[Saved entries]
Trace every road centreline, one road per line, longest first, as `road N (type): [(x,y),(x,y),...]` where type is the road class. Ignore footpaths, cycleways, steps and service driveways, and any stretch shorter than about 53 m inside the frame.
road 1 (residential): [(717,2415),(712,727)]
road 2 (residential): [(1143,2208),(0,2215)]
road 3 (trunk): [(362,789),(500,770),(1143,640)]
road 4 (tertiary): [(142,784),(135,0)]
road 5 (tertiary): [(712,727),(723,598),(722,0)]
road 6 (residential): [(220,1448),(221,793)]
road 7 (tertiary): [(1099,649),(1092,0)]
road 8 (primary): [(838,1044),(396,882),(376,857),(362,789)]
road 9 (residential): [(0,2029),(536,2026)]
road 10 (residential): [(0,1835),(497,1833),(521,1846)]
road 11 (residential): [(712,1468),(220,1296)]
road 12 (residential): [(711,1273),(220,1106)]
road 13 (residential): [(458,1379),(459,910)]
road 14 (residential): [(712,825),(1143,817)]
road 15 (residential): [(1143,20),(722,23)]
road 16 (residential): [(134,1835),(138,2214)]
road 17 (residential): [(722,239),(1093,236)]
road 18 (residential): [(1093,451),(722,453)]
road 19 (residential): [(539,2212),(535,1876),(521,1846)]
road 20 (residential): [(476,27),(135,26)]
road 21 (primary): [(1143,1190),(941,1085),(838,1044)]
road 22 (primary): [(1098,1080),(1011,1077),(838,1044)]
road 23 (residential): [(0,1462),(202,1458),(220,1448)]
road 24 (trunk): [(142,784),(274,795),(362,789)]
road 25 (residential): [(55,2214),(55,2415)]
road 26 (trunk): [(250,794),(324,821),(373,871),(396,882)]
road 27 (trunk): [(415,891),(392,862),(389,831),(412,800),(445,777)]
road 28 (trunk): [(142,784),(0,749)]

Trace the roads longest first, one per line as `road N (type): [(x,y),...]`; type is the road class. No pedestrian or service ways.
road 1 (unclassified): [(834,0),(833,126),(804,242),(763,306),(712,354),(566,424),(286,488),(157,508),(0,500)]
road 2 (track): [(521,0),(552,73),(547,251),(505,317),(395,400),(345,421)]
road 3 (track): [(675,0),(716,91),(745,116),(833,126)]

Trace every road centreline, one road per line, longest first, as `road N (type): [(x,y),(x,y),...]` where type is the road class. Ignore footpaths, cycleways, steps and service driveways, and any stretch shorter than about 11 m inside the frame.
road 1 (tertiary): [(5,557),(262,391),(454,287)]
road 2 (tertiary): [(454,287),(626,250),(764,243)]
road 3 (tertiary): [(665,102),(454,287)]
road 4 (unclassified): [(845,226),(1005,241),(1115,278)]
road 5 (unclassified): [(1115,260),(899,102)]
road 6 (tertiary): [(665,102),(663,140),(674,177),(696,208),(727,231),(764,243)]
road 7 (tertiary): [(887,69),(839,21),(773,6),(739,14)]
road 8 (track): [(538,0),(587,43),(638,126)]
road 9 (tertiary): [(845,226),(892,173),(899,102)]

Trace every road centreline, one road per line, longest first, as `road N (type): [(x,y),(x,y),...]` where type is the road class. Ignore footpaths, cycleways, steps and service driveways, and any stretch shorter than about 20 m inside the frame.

What the exercise asks:
Write the data above out again in full, exactly.

Reply:
Trace every road centreline, one road per line, longest first, as `road N (type): [(x,y),(x,y),...]` where type is the road class. Ignore footpaths, cycleways, steps and service driveways, and any stretch shorter than about 53 m inside the frame.
road 1 (residential): [(717,2415),(712,727)]
road 2 (residential): [(1143,2208),(0,2215)]
road 3 (trunk): [(362,789),(500,770),(1143,640)]
road 4 (tertiary): [(142,784),(135,0)]
road 5 (tertiary): [(712,727),(723,598),(722,0)]
road 6 (residential): [(220,1448),(221,793)]
road 7 (tertiary): [(1099,649),(1092,0)]
road 8 (primary): [(838,1044),(396,882),(376,857),(362,789)]
road 9 (residential): [(0,2029),(536,2026)]
road 10 (residential): [(0,1835),(497,1833),(521,1846)]
road 11 (residential): [(712,1468),(220,1296)]
road 12 (residential): [(711,1273),(220,1106)]
road 13 (residential): [(458,1379),(459,910)]
road 14 (residential): [(712,825),(1143,817)]
road 15 (residential): [(1143,20),(722,23)]
road 16 (residential): [(134,1835),(138,2214)]
road 17 (residential): [(722,239),(1093,236)]
road 18 (residential): [(1093,451),(722,453)]
road 19 (residential): [(539,2212),(535,1876),(521,1846)]
road 20 (residential): [(476,27),(135,26)]
road 21 (primary): [(1143,1190),(941,1085),(838,1044)]
road 22 (primary): [(1098,1080),(1011,1077),(838,1044)]
road 23 (residential): [(0,1462),(202,1458),(220,1448)]
road 24 (trunk): [(142,784),(274,795),(362,789)]
road 25 (residential): [(55,2214),(55,2415)]
road 26 (trunk): [(250,794),(324,821),(373,871),(396,882)]
road 27 (trunk): [(415,891),(392,862),(389,831),(412,800),(445,777)]
road 28 (trunk): [(142,784),(0,749)]

Trace the roads longest first, one per line as `road N (type): [(x,y),...]`; type is the road class. No pedestrian or service ways.
road 1 (unclassified): [(834,0),(833,126),(804,242),(763,306),(712,354),(566,424),(286,488),(157,508),(0,500)]
road 2 (track): [(521,0),(552,73),(547,251),(505,317),(395,400),(345,421)]
road 3 (track): [(675,0),(716,91),(745,116),(833,126)]

Trace every road centreline, one road per line, longest first, as `road N (type): [(x,y),(x,y),...]` where type is the road class. Ignore footpaths, cycleways, steps and service driveways, and any stretch shorter than about 11 m inside the frame.
road 1 (tertiary): [(5,557),(262,391),(454,287)]
road 2 (tertiary): [(454,287),(626,250),(764,243)]
road 3 (tertiary): [(665,102),(454,287)]
road 4 (unclassified): [(845,226),(1005,241),(1115,278)]
road 5 (unclassified): [(1115,260),(899,102)]
road 6 (tertiary): [(665,102),(663,140),(674,177),(696,208),(727,231),(764,243)]
road 7 (tertiary): [(887,69),(839,21),(773,6),(739,14)]
road 8 (track): [(538,0),(587,43),(638,126)]
road 9 (tertiary): [(845,226),(892,173),(899,102)]

Trace every road centreline, one road per line, longest first, as `road N (type): [(x,y),(x,y),...]` where type is the road class. Ignore footpaths, cycleways, steps and service driveways, and any stretch shorter than about 20 m inside the frame.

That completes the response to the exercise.